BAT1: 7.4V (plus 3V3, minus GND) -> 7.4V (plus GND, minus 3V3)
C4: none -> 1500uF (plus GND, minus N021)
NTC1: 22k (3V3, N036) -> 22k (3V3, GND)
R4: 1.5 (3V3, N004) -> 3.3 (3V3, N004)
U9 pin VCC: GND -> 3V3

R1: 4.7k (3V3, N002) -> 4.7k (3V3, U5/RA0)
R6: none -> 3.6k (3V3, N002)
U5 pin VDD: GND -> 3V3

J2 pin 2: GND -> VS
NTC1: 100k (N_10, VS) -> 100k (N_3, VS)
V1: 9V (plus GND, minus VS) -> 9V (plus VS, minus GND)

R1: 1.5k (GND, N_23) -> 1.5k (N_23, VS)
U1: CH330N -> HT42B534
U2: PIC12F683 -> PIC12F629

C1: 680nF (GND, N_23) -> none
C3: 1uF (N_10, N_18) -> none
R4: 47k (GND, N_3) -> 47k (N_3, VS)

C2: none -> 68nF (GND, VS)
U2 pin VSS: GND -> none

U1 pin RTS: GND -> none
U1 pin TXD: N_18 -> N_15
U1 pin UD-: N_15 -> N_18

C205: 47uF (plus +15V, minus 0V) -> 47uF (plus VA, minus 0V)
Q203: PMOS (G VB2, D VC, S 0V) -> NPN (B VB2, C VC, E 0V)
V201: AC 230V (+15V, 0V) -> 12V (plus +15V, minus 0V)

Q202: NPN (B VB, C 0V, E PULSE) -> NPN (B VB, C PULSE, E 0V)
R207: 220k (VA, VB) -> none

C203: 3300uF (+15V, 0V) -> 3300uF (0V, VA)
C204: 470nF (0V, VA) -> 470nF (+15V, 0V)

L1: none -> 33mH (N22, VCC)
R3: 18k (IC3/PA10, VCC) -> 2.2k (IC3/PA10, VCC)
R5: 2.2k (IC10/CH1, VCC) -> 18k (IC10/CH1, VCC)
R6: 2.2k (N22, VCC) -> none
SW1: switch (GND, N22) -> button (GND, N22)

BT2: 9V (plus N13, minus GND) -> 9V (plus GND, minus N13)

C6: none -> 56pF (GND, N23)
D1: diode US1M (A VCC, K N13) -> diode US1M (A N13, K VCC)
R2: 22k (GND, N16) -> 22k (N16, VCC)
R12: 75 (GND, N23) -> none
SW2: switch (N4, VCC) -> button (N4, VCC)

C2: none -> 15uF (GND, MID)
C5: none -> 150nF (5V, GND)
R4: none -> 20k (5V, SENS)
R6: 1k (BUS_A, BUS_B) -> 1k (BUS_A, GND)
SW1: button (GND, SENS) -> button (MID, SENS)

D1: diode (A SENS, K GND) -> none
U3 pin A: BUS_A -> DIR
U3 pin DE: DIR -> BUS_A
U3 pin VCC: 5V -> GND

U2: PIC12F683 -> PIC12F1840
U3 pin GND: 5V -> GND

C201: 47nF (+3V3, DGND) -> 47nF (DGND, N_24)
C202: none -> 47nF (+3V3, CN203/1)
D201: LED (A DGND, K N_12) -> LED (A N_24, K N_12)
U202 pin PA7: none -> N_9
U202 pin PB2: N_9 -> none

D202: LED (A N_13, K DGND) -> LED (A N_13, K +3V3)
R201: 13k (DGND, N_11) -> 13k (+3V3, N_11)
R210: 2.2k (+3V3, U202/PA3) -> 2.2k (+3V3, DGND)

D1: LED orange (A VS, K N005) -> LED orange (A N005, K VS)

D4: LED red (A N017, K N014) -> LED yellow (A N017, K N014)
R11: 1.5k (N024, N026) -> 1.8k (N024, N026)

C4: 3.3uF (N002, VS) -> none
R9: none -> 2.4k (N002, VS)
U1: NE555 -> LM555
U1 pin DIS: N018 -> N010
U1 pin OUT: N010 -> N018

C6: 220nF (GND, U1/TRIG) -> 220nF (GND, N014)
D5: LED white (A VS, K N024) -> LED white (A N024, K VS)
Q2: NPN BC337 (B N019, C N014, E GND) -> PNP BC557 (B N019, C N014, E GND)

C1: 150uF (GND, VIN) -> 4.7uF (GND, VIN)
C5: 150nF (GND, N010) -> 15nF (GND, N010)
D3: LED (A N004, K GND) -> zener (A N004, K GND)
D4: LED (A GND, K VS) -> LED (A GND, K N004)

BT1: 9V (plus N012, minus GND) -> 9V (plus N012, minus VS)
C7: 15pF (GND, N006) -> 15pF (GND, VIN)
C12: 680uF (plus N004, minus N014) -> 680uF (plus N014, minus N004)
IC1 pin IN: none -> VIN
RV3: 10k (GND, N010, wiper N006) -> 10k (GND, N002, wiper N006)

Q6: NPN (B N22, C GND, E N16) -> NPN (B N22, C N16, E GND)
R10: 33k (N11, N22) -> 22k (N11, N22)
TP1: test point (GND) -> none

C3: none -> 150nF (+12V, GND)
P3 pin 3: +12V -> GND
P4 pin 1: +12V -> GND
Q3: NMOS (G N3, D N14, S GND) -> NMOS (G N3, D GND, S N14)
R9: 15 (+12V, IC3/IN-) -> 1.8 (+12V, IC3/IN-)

*Prompt*
Beginning with the line containing "R6: 1k (BUS_A, BUS_B) -> 1k (BUS_A, GND)" and ending with the line containing "D201: LED (A", extract those lines exactly from the listing above, and only those.

*Solution to this problem*
R6: 1k (BUS_A, BUS_B) -> 1k (BUS_A, GND)
SW1: button (GND, SENS) -> button (MID, SENS)

D1: diode (A SENS, K GND) -> none
U3 pin A: BUS_A -> DIR
U3 pin DE: DIR -> BUS_A
U3 pin VCC: 5V -> GND

U2: PIC12F683 -> PIC12F1840
U3 pin GND: 5V -> GND

C201: 47nF (+3V3, DGND) -> 47nF (DGND, N_24)
C202: none -> 47nF (+3V3, CN203/1)
D201: LED (A DGND, K N_12) -> LED (A N_24, K N_12)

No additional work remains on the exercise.